Try it:
Quote the entries below from the line with "brown brick F4:G4" through the line with "blue brick G13:H13", both ends included, and only those lines.

Provided material:

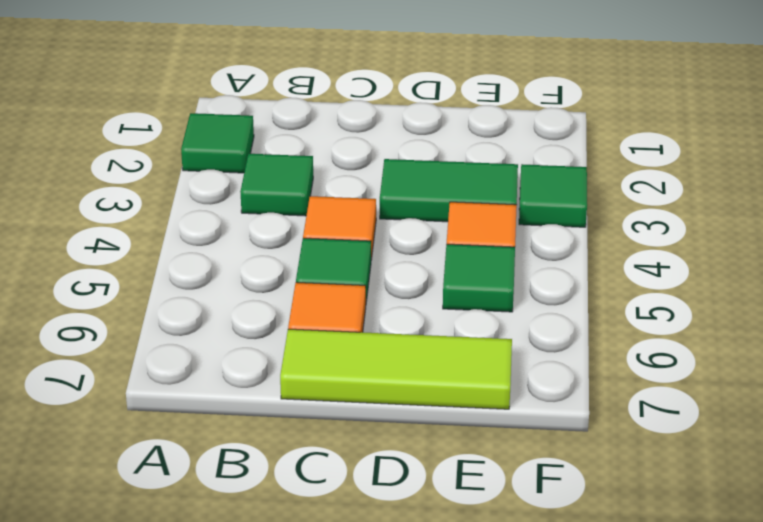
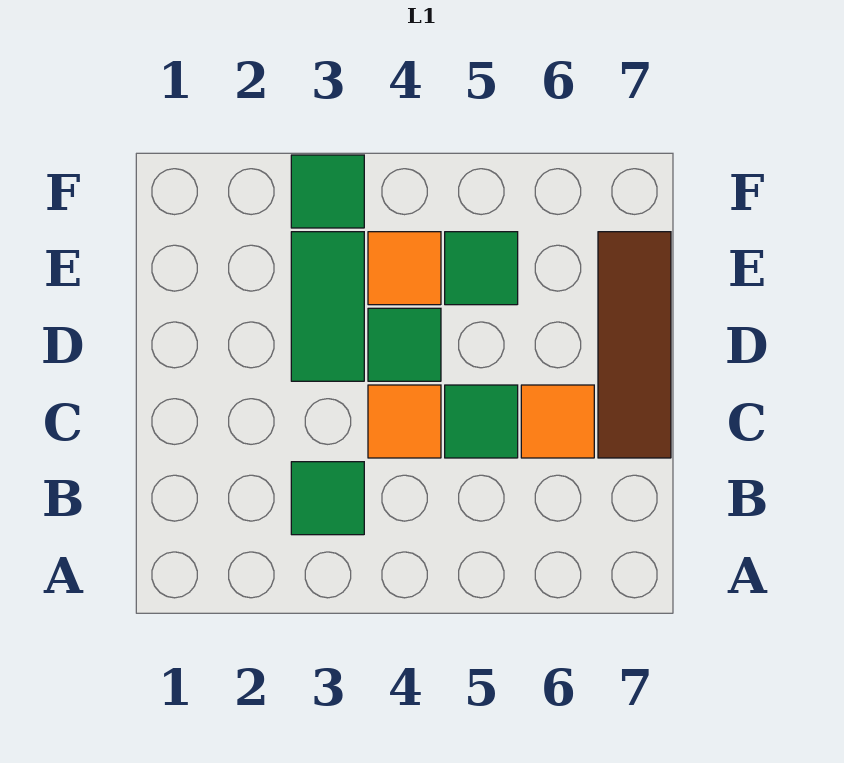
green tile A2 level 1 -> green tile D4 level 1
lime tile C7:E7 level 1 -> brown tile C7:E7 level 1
...
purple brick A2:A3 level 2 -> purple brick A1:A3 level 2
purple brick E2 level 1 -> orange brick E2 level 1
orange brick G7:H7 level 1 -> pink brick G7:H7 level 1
* * *
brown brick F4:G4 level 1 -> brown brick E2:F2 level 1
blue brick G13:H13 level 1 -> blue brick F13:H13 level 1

Final answer:
brown brick F4:G4 level 1 -> brown brick E2:F2 level 1
blue brick G13:H13 level 1 -> blue brick F13:H13 level 1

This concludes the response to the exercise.